▸ PROBLEM DESCRIPTION: For the material below, return exactly the lines starting at the one holding "C1: 1.5uF (GND, N25) -> 1.5uF (GND, VCC)" and ending at the one holding "R11: 1k (N10, N24) -> 1k (GND, N8)", counting both as part of the range.

▸ MATERIAL PROVIDED:
__________
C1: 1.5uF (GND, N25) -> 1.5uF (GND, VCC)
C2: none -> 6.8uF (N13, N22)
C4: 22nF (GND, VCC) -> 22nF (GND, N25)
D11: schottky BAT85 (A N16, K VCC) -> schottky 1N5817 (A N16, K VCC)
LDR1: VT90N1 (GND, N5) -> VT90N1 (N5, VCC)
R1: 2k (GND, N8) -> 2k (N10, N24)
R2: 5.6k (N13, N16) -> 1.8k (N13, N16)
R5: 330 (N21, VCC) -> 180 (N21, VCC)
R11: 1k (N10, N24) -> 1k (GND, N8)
__________
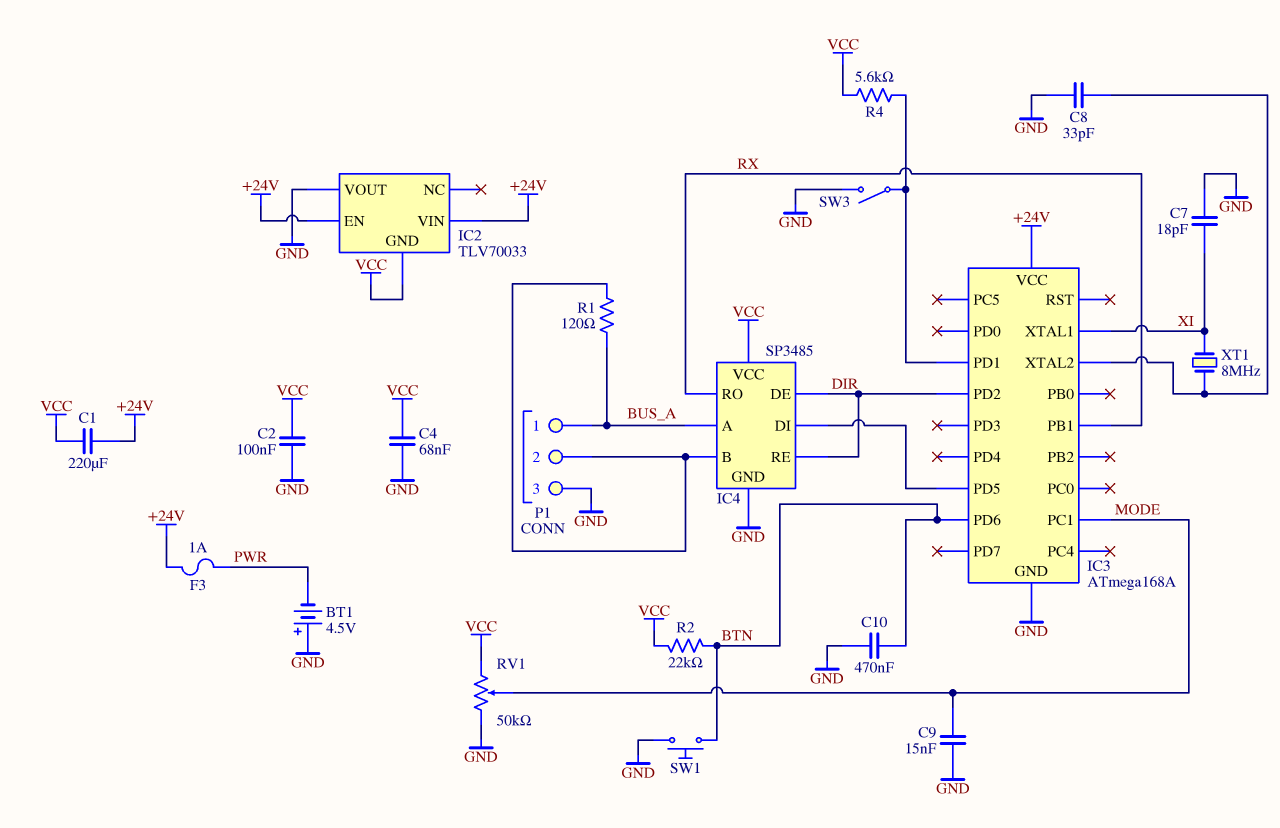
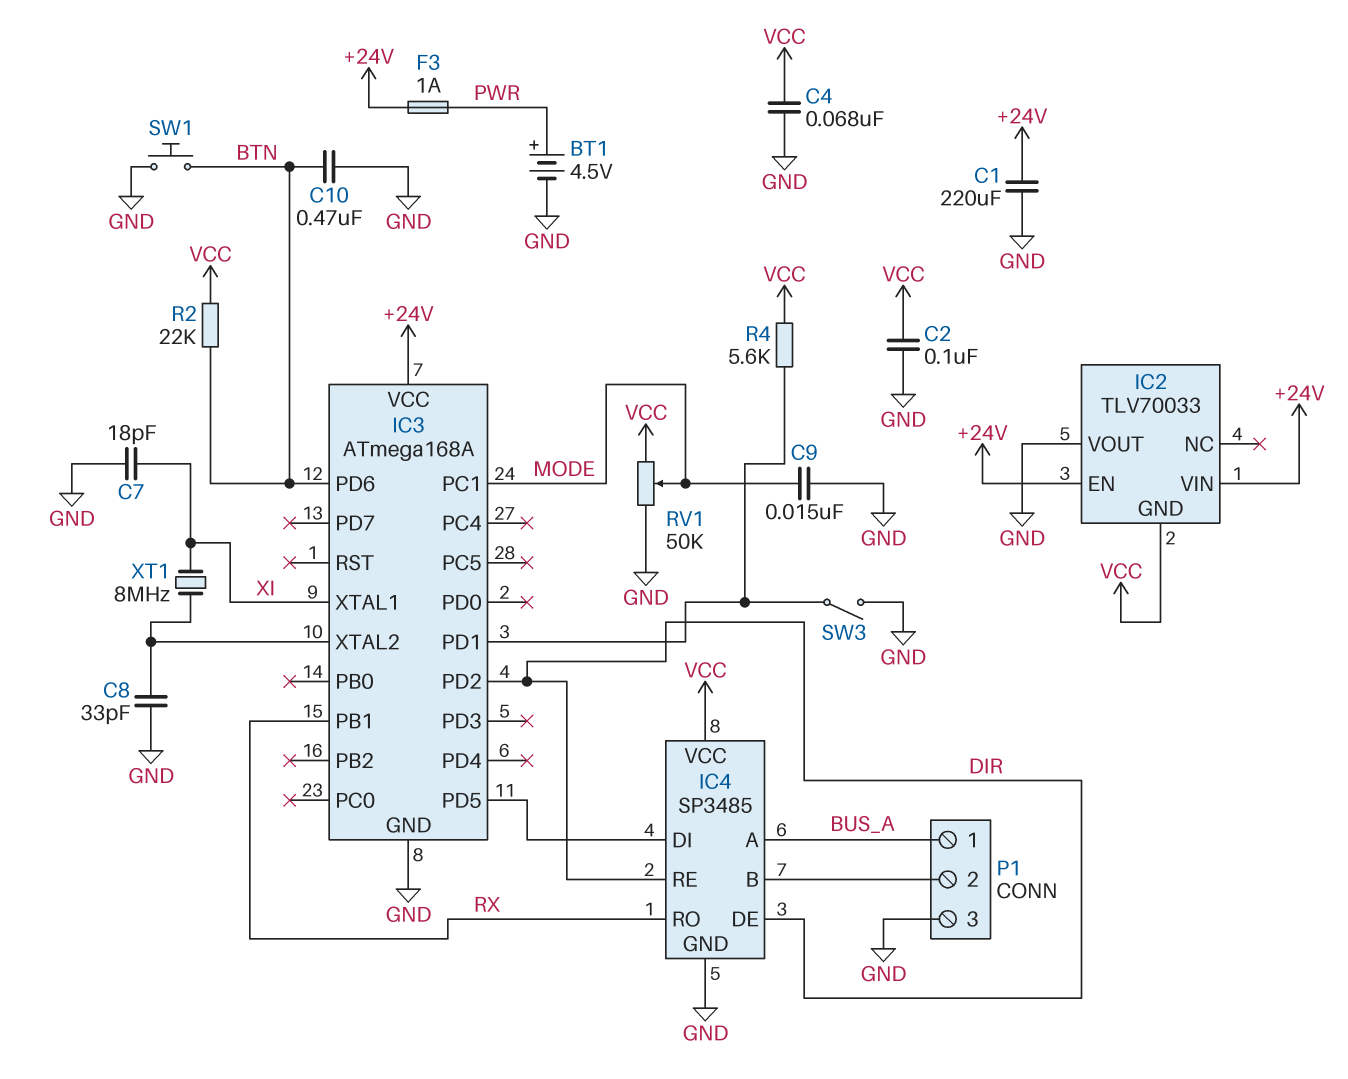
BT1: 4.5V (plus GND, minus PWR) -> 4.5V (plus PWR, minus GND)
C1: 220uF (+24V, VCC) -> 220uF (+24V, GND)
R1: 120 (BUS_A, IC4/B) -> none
__________
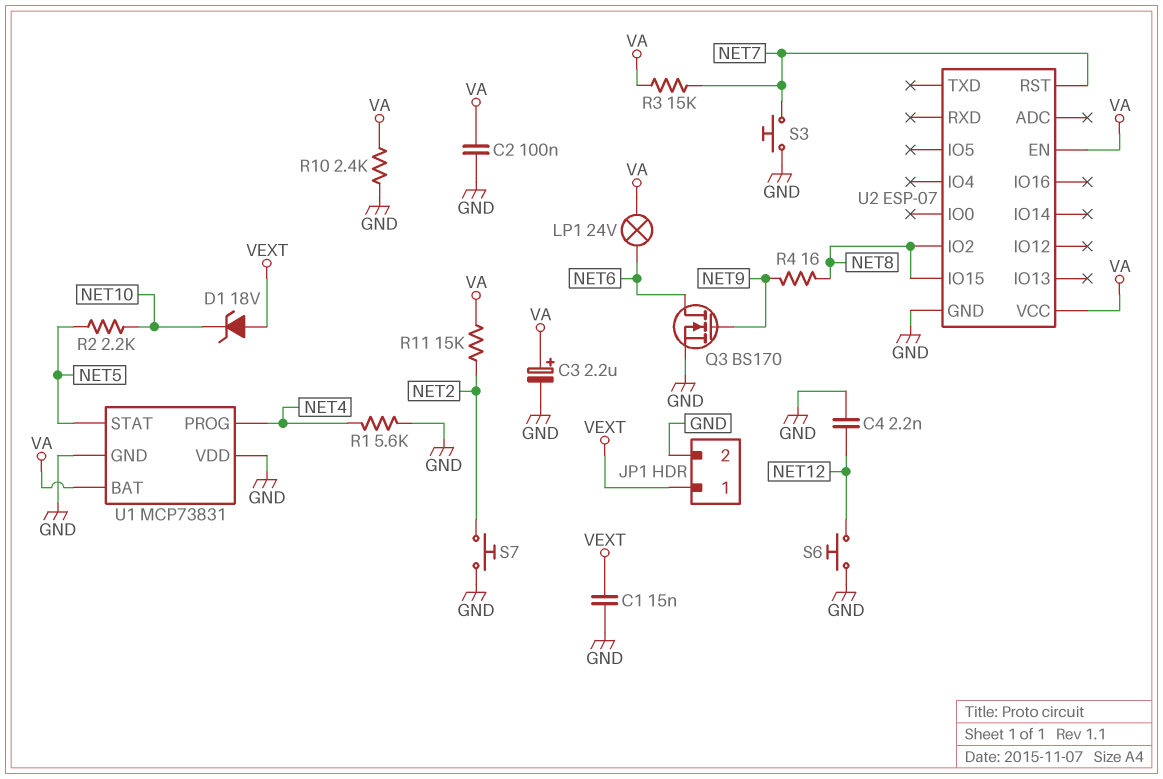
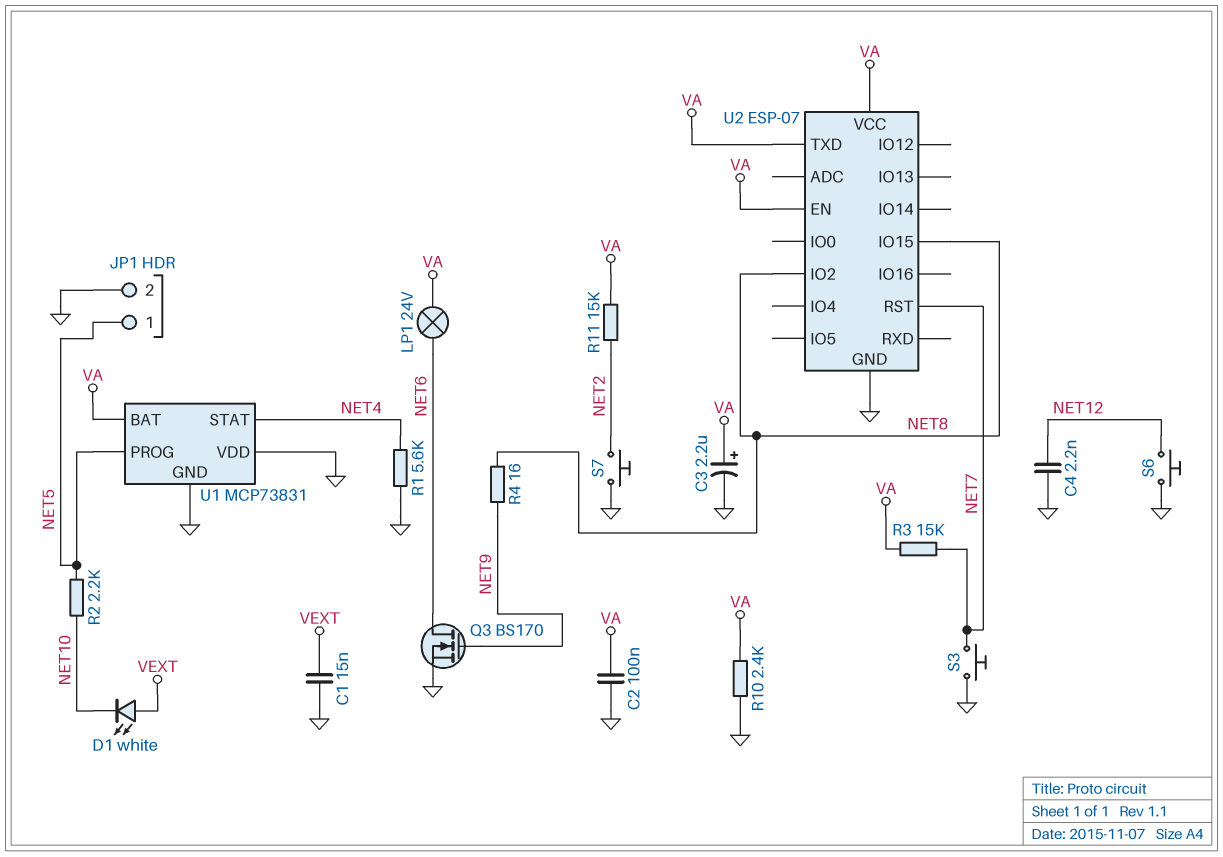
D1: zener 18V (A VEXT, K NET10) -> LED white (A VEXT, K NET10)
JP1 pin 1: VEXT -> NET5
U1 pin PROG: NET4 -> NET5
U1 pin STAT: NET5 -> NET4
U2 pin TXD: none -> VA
__________
▸ ANSWER FOR THE TASK:
C1: 1.5uF (GND, N25) -> 1.5uF (GND, VCC)
C2: none -> 6.8uF (N13, N22)
C4: 22nF (GND, VCC) -> 22nF (GND, N25)
D11: schottky BAT85 (A N16, K VCC) -> schottky 1N5817 (A N16, K VCC)
LDR1: VT90N1 (GND, N5) -> VT90N1 (N5, VCC)
R1: 2k (GND, N8) -> 2k (N10, N24)
R2: 5.6k (N13, N16) -> 1.8k (N13, N16)
R5: 330 (N21, VCC) -> 180 (N21, VCC)
R11: 1k (N10, N24) -> 1k (GND, N8)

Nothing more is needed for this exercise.